_Colored object listings:_
[Start of section]
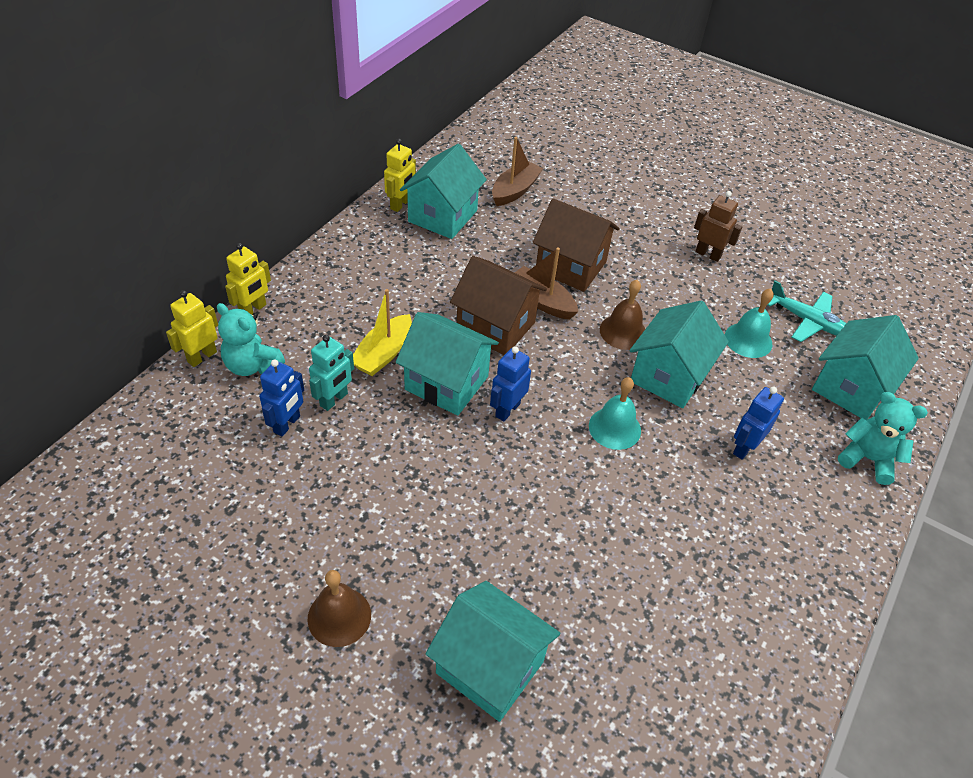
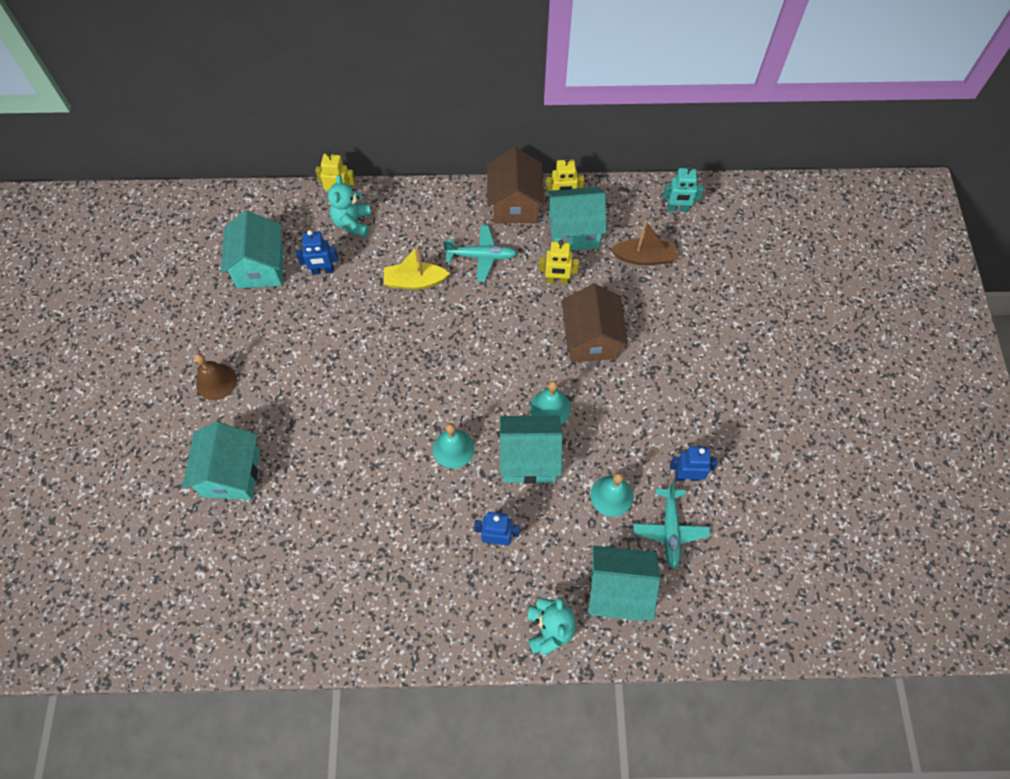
camera: 60 degrees right, 15 degrees up
(253, 310) = (396, 191): yellow robot -> yellow robot (557, 280)
(334, 400) = (358, 281): turquoise robot -> turquoise robot (677, 209)
(405, 289) = (481, 256): none -> turquoise plane
(446, 383) = (417, 330): turquoise house -> turquoise house (260, 267)
(496, 326) = (490, 328): brown house -> brown house (514, 205)
(507, 410) = (421, 377): blue robot -> blue robot (687, 476)
(541, 301) = (538, 341): brown boat -> none
(623, 332) = (550, 408): brown bell -> turquoise bell
(708, 254) = (689, 424): brown robot -> none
[End of section]
_Required work:_
Going through the records above, count the lines that include the word "turquoise". Give the number alone.

_The answer:_
4